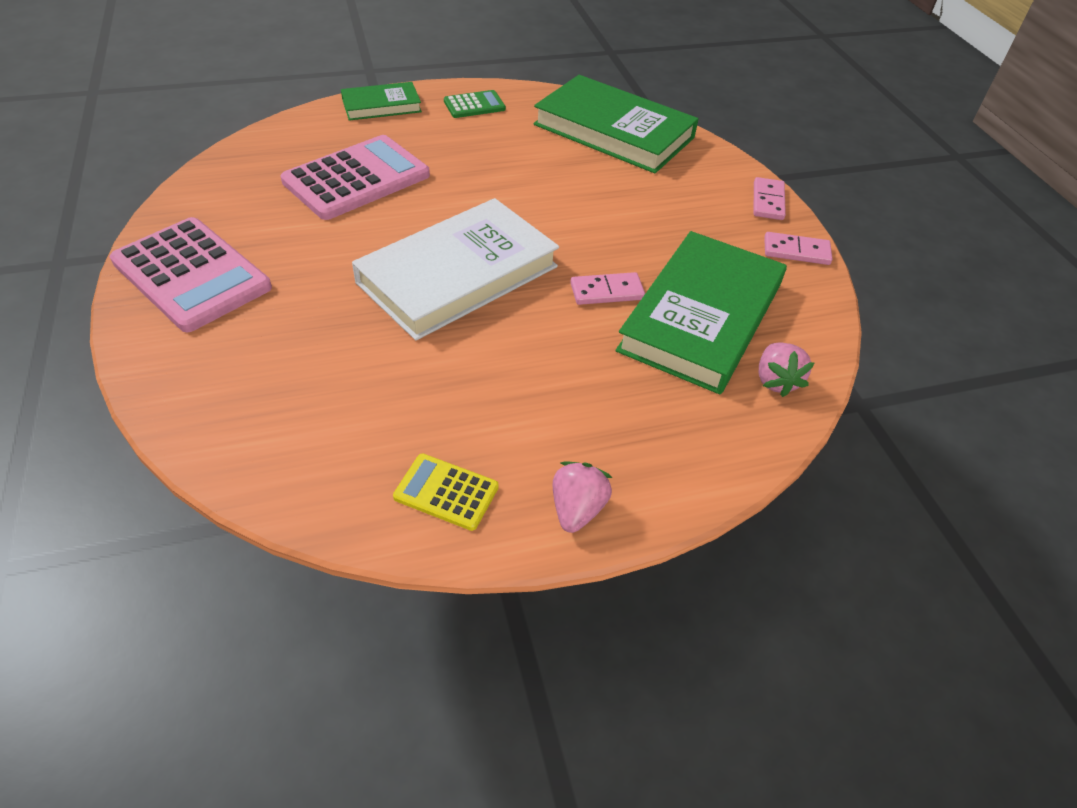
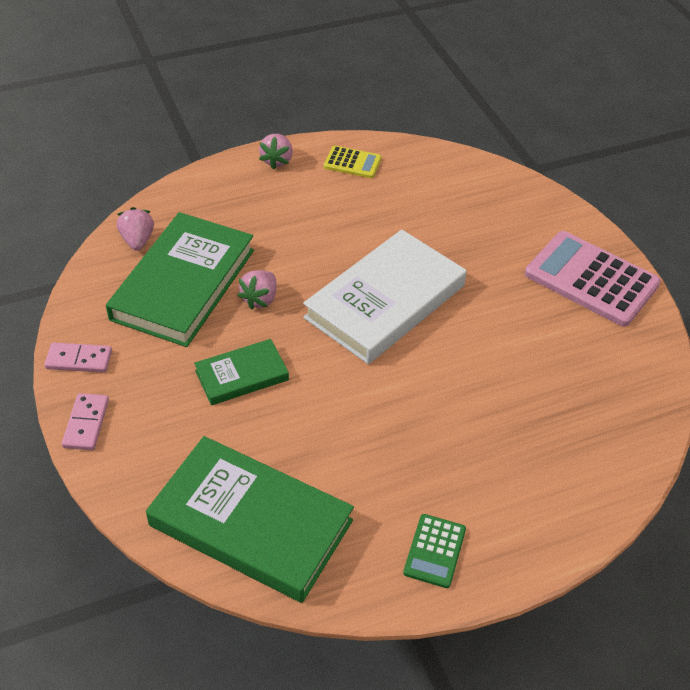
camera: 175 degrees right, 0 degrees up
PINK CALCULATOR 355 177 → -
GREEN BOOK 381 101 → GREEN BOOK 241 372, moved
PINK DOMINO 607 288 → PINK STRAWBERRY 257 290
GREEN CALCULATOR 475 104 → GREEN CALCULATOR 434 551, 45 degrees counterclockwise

◆ **REQUIRED ACTION**:
Pull out all lines of the data with the string "degrees".

◆ **ANSWER TO THE PROBLEM**:
camera: 175 degrees right, 0 degrees up
GREEN CALCULATOR 475 104 → GREEN CALCULATOR 434 551, 45 degrees counterclockwise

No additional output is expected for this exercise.